Report how many lines in the data below hold "AGND", with no other words.

————————

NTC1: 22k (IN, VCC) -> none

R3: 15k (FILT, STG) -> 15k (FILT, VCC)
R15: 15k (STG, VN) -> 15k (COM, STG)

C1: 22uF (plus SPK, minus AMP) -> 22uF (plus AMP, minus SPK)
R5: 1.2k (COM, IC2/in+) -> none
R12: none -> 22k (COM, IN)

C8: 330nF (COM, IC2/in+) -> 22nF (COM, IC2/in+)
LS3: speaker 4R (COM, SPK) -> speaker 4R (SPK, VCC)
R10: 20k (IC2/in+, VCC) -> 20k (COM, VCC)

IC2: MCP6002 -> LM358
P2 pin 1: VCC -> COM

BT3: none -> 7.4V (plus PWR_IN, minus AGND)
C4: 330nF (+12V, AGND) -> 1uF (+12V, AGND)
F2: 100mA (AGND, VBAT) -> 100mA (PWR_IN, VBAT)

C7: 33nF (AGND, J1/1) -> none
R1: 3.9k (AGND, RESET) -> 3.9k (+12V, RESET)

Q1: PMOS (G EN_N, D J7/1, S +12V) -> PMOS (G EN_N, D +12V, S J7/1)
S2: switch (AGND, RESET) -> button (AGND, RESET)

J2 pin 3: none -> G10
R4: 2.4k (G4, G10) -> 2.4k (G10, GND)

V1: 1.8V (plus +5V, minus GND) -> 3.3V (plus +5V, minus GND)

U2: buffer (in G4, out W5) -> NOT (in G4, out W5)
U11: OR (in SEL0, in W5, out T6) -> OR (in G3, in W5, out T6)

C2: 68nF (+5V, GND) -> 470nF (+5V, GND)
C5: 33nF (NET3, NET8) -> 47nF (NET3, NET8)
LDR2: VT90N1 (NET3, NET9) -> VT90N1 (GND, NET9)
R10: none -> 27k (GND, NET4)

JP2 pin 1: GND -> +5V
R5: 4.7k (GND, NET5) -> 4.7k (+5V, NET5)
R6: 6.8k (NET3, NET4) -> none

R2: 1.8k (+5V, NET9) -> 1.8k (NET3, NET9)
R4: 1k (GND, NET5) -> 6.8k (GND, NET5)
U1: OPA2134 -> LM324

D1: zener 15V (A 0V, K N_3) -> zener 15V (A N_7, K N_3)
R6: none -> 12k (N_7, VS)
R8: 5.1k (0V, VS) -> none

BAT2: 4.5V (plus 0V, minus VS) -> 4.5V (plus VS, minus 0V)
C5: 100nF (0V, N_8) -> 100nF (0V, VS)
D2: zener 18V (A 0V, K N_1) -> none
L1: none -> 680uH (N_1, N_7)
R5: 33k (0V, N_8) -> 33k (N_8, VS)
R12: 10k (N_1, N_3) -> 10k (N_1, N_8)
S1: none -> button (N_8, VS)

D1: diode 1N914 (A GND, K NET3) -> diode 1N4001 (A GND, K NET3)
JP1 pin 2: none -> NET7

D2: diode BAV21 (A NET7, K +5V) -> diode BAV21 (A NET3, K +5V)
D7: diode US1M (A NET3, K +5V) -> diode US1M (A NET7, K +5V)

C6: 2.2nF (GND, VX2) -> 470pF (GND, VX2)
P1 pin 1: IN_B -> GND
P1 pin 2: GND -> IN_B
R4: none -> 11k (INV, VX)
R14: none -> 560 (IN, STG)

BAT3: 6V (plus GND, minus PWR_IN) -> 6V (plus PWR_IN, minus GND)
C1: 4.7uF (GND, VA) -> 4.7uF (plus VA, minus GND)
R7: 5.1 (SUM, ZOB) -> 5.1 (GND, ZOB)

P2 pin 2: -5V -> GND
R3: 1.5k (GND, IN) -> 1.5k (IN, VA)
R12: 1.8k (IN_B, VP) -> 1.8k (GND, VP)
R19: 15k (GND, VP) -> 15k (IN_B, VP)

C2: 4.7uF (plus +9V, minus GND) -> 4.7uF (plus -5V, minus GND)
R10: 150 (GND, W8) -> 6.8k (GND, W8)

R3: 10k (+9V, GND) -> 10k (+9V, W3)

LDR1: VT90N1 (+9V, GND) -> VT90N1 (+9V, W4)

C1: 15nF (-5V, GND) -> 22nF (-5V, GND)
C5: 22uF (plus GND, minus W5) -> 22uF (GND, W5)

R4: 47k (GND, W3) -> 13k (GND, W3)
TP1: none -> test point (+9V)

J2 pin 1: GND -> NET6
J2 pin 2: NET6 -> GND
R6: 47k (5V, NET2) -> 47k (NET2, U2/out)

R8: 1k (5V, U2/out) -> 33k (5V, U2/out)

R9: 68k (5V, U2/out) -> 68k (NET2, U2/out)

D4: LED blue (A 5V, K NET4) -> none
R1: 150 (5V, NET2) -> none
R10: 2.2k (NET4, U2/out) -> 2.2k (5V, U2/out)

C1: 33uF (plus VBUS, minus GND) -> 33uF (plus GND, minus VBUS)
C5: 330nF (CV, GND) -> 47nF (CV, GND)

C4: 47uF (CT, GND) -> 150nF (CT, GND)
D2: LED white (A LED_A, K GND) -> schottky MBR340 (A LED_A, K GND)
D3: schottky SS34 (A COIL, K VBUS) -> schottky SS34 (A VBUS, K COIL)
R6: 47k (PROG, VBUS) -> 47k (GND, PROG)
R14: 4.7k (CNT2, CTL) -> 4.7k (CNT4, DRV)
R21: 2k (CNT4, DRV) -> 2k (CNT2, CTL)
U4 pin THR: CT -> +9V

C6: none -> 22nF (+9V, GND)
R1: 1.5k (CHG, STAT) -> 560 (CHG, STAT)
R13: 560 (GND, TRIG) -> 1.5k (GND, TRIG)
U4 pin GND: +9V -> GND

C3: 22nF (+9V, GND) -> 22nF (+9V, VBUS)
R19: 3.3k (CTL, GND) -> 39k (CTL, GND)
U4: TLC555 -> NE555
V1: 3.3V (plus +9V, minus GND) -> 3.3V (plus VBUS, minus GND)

————————

• [WRITTEN RESPONSE]:
6